╭──

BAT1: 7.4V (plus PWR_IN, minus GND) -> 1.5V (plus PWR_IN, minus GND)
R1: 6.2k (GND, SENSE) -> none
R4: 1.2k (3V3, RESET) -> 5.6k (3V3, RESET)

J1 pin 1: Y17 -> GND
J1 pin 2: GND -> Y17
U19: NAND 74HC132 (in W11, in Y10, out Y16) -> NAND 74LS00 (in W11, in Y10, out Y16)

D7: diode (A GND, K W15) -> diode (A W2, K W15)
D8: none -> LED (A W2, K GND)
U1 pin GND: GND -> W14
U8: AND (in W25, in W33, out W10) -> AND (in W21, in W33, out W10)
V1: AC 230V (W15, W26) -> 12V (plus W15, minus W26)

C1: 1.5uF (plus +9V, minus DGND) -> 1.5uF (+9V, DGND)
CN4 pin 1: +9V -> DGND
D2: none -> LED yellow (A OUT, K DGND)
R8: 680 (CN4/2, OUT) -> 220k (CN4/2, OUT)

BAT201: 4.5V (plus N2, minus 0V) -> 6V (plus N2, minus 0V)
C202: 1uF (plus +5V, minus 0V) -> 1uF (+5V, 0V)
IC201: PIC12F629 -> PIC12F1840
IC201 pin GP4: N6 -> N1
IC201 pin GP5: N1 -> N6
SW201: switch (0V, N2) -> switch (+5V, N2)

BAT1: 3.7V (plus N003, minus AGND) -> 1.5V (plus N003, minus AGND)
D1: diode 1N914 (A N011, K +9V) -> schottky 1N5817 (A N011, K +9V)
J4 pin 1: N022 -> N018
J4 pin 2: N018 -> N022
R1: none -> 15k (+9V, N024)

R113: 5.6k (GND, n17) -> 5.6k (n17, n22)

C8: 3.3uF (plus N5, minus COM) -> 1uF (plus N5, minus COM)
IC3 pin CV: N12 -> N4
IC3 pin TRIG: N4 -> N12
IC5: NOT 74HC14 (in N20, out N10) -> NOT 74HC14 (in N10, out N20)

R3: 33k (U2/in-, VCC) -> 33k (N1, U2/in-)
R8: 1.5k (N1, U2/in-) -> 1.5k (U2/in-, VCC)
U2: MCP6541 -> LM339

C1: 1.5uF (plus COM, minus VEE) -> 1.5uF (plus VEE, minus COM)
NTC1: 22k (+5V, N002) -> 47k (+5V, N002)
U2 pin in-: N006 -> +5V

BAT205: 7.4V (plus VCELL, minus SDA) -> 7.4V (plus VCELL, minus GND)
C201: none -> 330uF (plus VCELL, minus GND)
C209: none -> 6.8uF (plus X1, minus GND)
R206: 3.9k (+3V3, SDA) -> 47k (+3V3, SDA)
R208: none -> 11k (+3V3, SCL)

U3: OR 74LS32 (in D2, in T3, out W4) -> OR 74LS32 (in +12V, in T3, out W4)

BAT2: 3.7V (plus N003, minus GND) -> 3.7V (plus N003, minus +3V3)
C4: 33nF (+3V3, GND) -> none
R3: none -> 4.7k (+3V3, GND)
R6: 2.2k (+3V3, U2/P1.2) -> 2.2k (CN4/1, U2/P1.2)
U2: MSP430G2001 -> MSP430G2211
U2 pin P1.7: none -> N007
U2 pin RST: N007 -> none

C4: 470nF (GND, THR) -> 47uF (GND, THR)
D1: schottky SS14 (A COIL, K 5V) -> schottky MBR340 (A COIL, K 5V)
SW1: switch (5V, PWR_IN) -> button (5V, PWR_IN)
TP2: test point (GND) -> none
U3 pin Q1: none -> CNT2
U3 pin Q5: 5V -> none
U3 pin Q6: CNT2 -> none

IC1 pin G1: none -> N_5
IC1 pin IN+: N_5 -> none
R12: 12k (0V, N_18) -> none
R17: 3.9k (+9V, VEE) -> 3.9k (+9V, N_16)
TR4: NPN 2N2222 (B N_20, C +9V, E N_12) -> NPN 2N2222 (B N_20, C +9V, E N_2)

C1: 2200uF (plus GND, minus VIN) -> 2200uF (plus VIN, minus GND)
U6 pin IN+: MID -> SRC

╰──

Read the entries above and find each line holding the word "schottky". Copy it out.

D1: diode 1N914 (A N011, K +9V) -> schottky 1N5817 (A N011, K +9V)
D1: schottky SS14 (A COIL, K 5V) -> schottky MBR340 (A COIL, K 5V)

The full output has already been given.